*** Opening TASK INPUTS ***

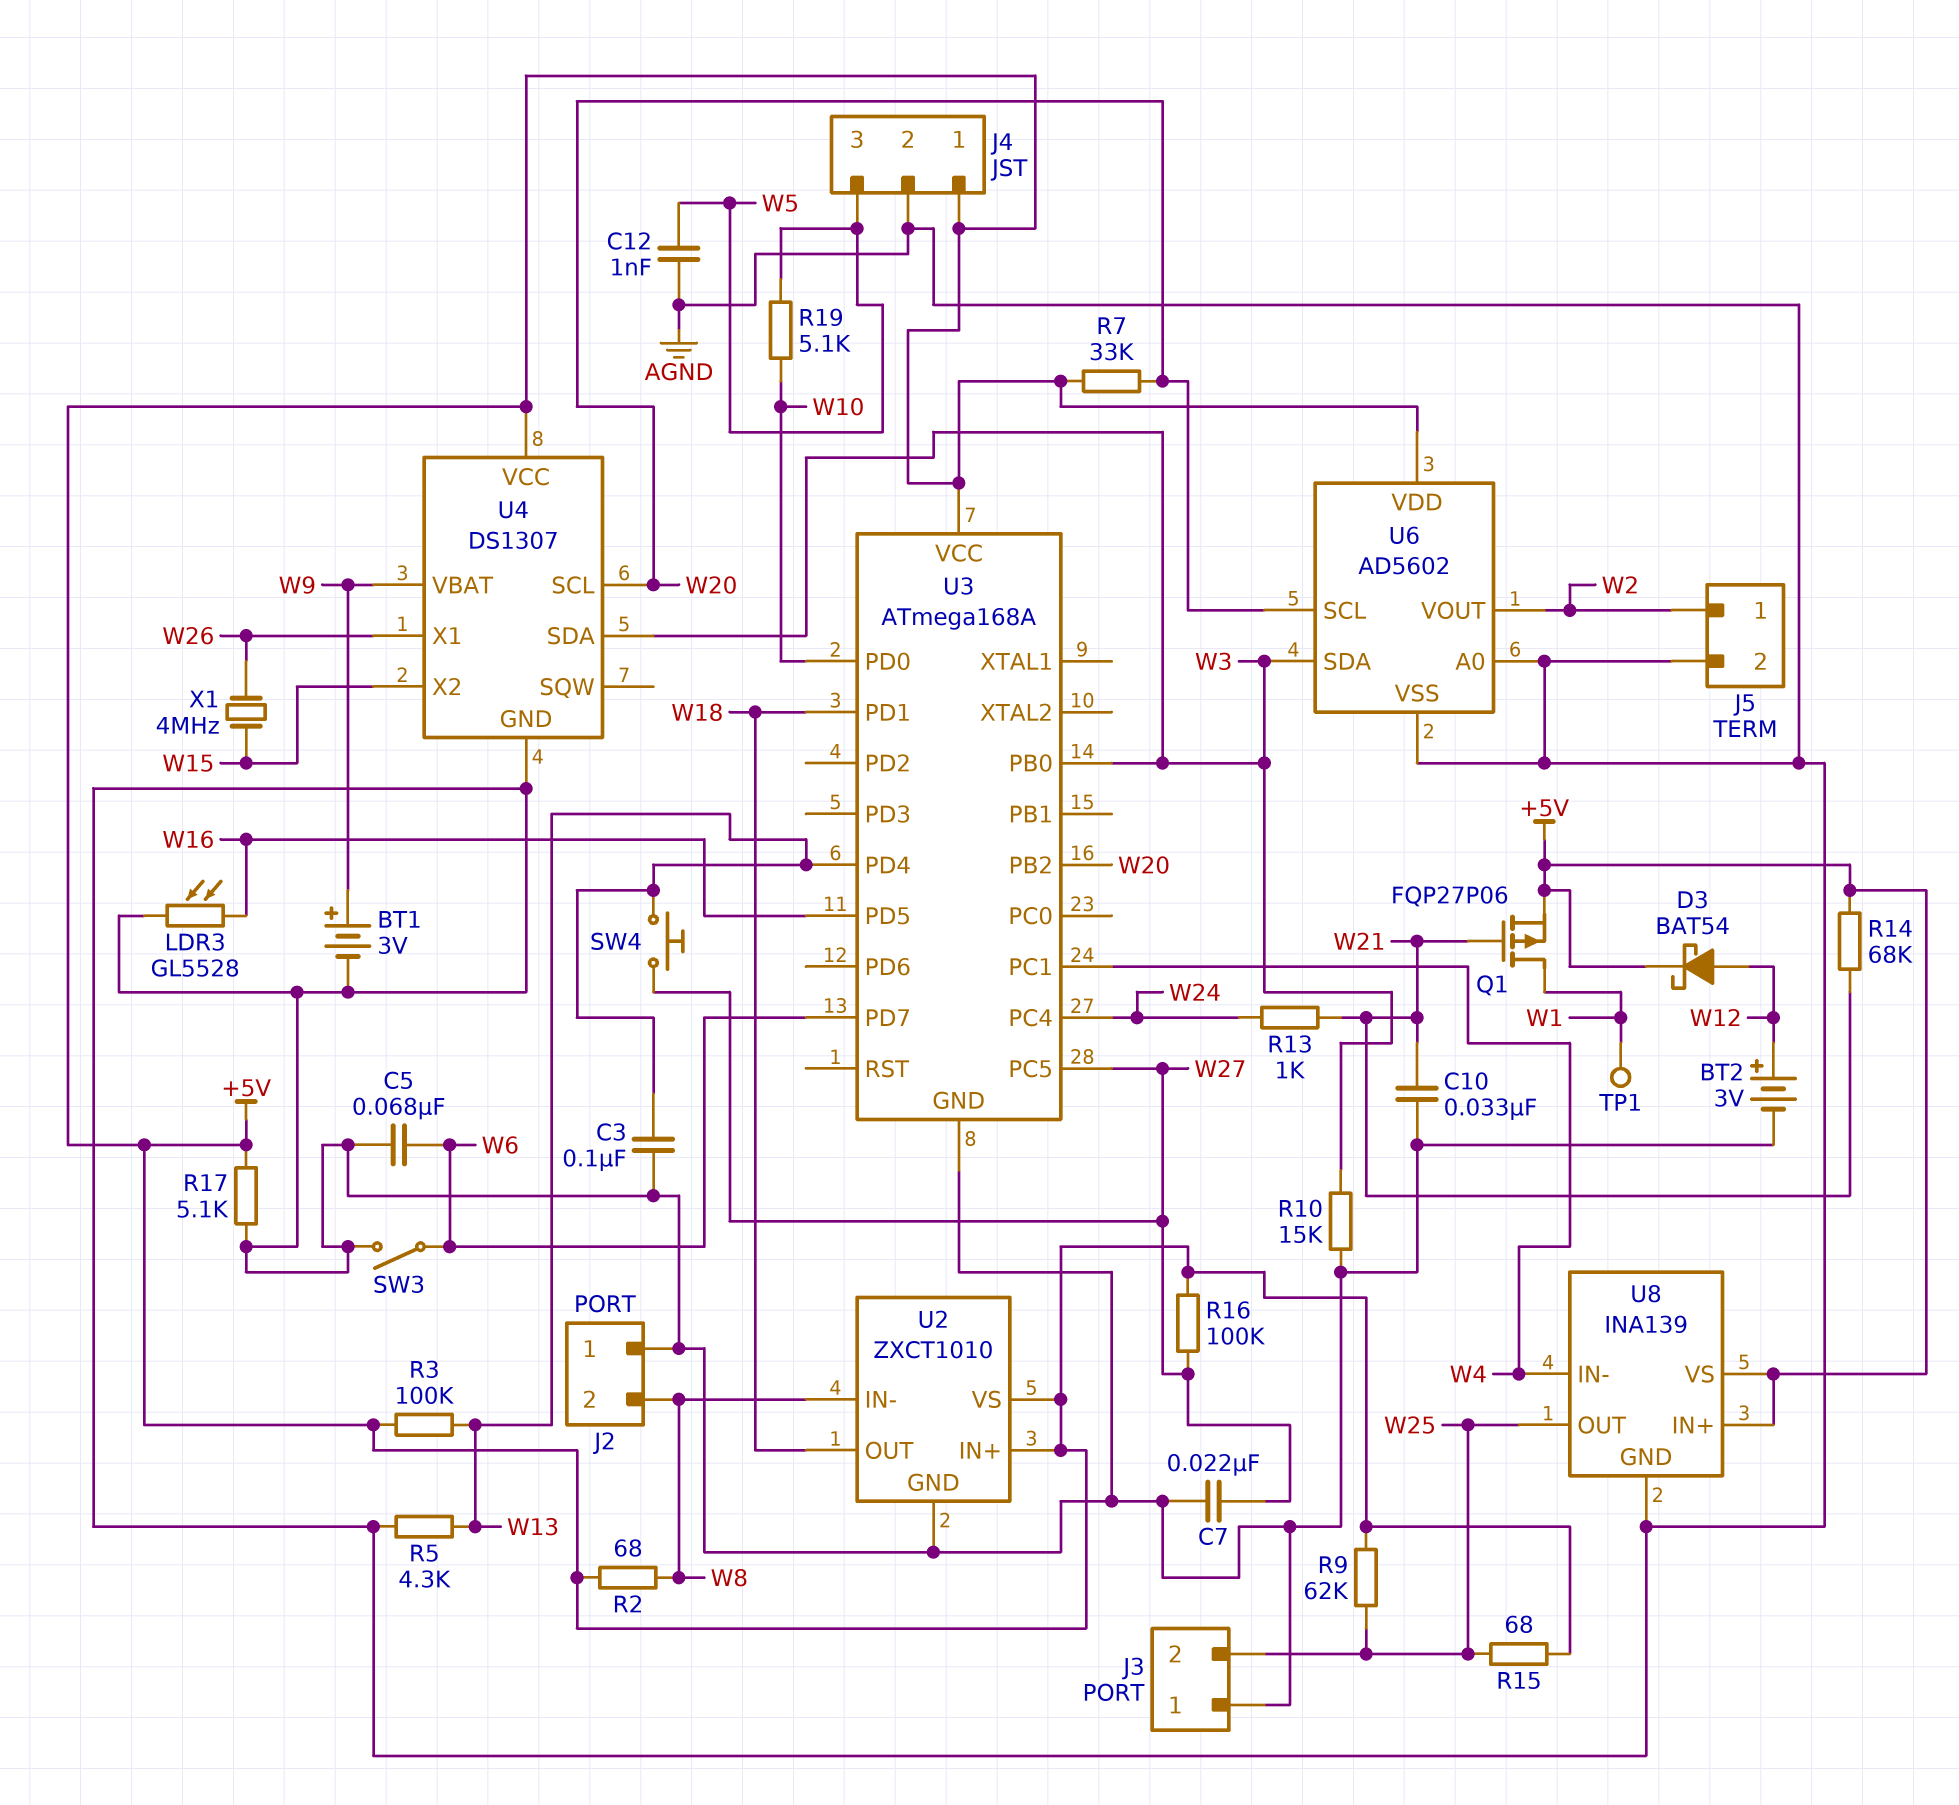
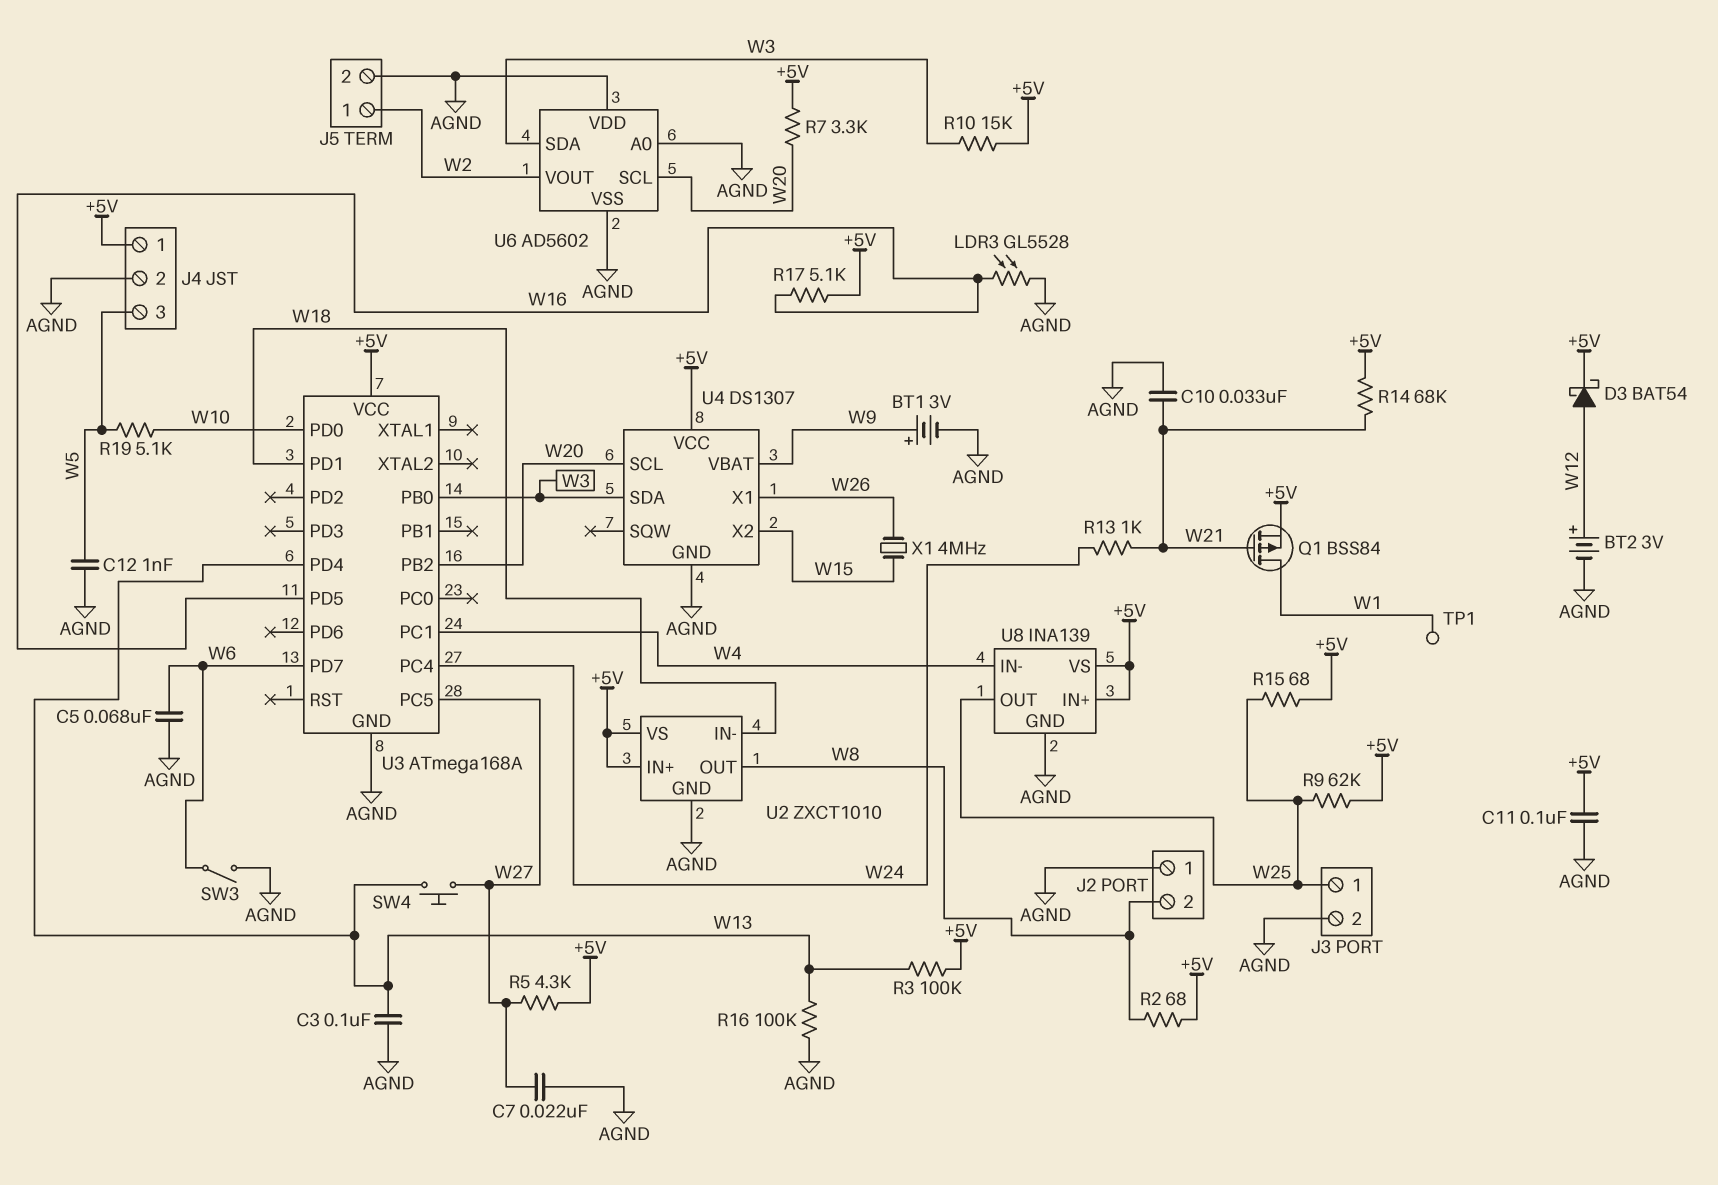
C11: none -> 100nF (+5V, AGND)
J3 pin 1: AGND -> W25
J3 pin 2: W25 -> AGND
Q1: PMOS FQP27P06 (G W21, D W1, S +5V) -> PMOS BSS84 (G W21, D W1, S +5V)
R5: 4.3k (AGND, W13) -> 4.3k (+5V, W27)
R7: 33k (+5V, W20) -> 3.3k (+5V, W20)
R10: 15k (AGND, W3) -> 15k (+5V, W3)
R16: 100k (+5V, W27) -> 100k (AGND, W13)
R17: 5.1k (+5V, AGND) -> 5.1k (+5V, W16)
U2 pin IN-: W8 -> W18
U2 pin OUT: W18 -> W8
U6 pin VDD: +5V -> AGND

*** Closing TASK INPUTS ***

Respond with the lines above, from the one that holds "R16: 100k (+5V, W27) -> 100k (AGND, W13)" to the end of the listing, each repeated exactly, and with no other material.

## OUTPUT FOR THIS TASK
R16: 100k (+5V, W27) -> 100k (AGND, W13)
R17: 5.1k (+5V, AGND) -> 5.1k (+5V, W16)
U2 pin IN-: W8 -> W18
U2 pin OUT: W18 -> W8
U6 pin VDD: +5V -> AGND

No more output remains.